Scene difference descriptions:

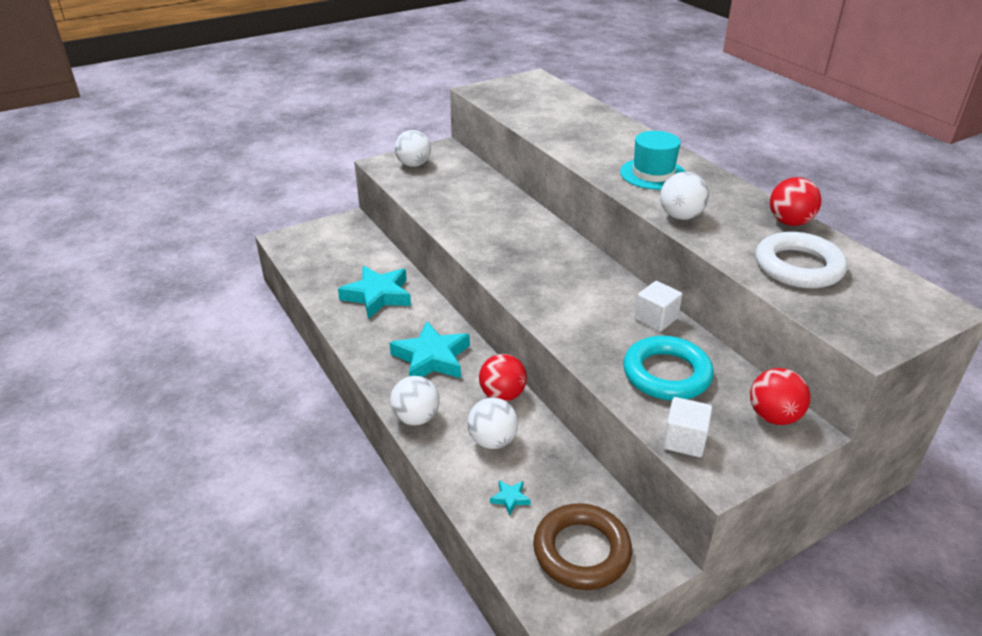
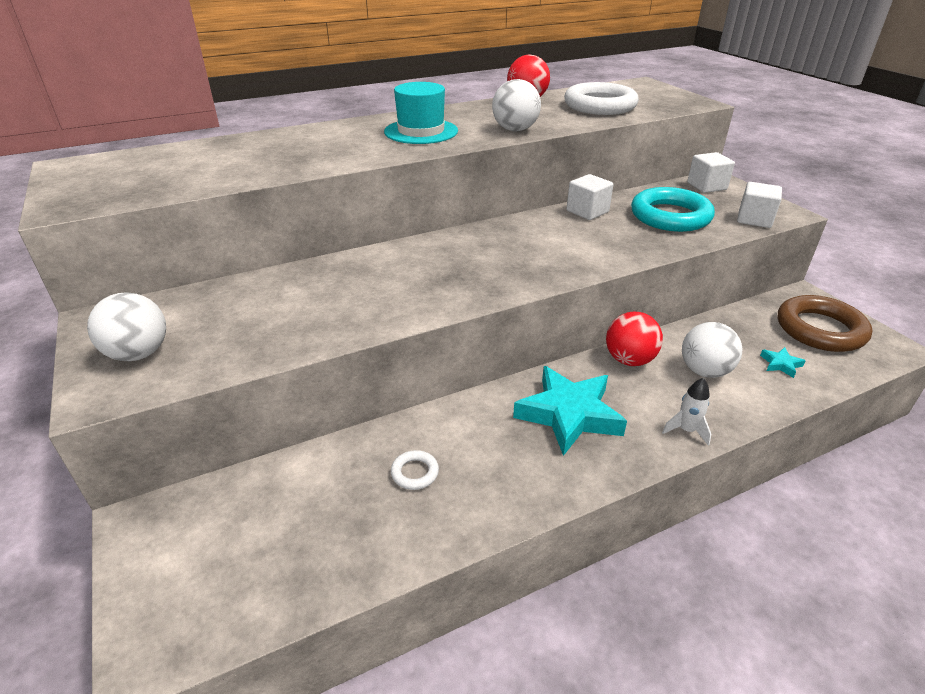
camera: 85 degrees left, 0 degrees up
turquoise star [338,266,411,319] -> white ring [391,450,439,490]
white ball [390,376,440,425] -> white rocket [662,378,711,446]
red ball [750,368,810,425] -> white cube [687,152,735,193]

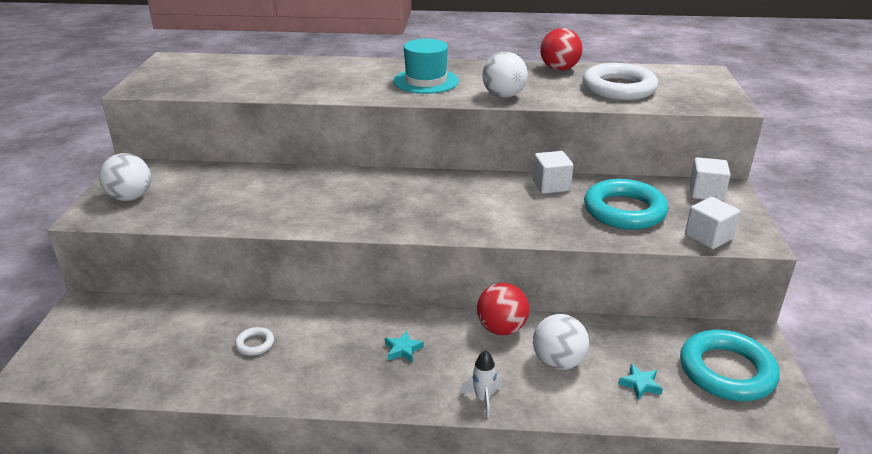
camera: 30 degrees right, 5 degrees down
turquoise star [513,366,627,456] -> turquoise star [385,331,424,363], size x0.41
brown ring [778,295,872,352] -> turquoise ring [680,330,780,401]

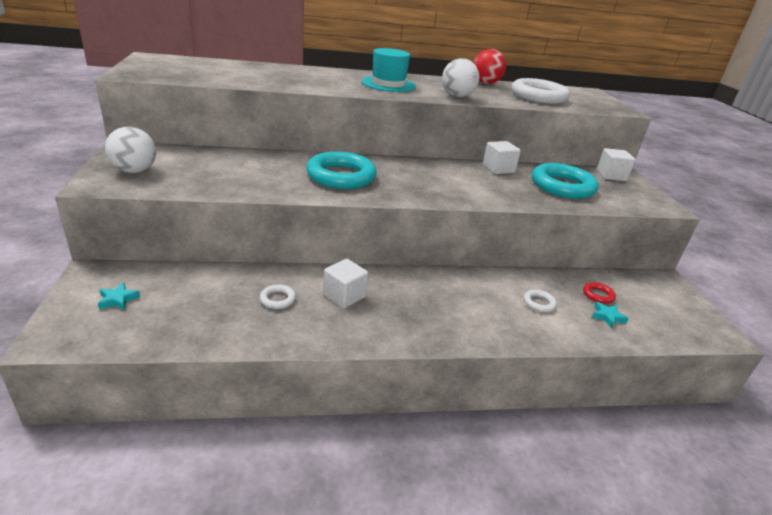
camera: 15 degrees left, 0 degrees up
turquoise star [385,331,424,363] -> turquoise star moved to [98,282,140,311]
white rocket [460,350,502,417] -> none
red ball [477,283,529,335] -> none
white ball [533,314,589,370] -> white ring [524,289,557,312]
turquoise ring [680,330,780,401] -> turquoise ring moved to [306,152,377,189]
white cube [685,197,740,249] -> white cube moved to [323,259,368,308]
none -> red ring [583,282,616,304]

* [What is expected]: Say again, word for word, the lines beginning at the top of the data and ending with the line that has "turquoise ring [680,330,780,401] ->". Skip the pictures.

* [Output]:
camera: 85 degrees left, 0 degrees up
turquoise star [338,266,411,319] -> white ring [391,450,439,490]
white ball [390,376,440,425] -> white rocket [662,378,711,446]
red ball [750,368,810,425] -> white cube [687,152,735,193]

camera: 30 degrees right, 5 degrees down
turquoise star [513,366,627,456] -> turquoise star [385,331,424,363], size x0.41
brown ring [778,295,872,352] -> turquoise ring [680,330,780,401]

camera: 15 degrees left, 0 degrees up
turquoise star [385,331,424,363] -> turquoise star moved to [98,282,140,311]
white rocket [460,350,502,417] -> none
red ball [477,283,529,335] -> none
white ball [533,314,589,370] -> white ring [524,289,557,312]
turquoise ring [680,330,780,401] -> turquoise ring moved to [306,152,377,189]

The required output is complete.